■ Problem description: The data must be given again exactly as written, with all images omitted.

■ Excerpted records:
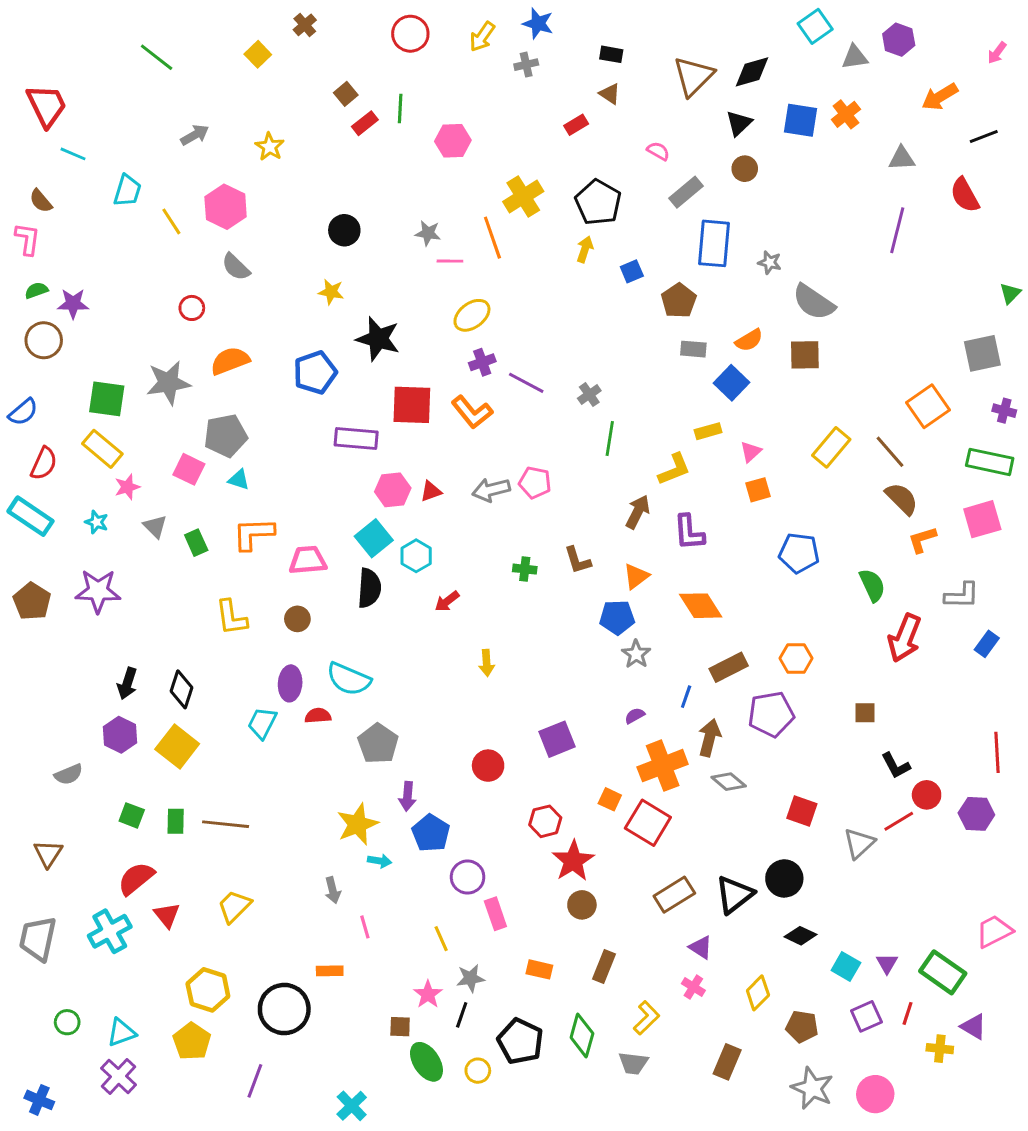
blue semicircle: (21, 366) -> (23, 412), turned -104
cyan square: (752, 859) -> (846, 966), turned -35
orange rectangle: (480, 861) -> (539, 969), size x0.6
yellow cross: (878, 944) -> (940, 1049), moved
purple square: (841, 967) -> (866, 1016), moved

■ Answer box:
blue semicircle: (21, 366) -> (23, 412), turned -104
cyan square: (752, 859) -> (846, 966), turned -35
orange rectangle: (480, 861) -> (539, 969), size x0.6
yellow cross: (878, 944) -> (940, 1049), moved
purple square: (841, 967) -> (866, 1016), moved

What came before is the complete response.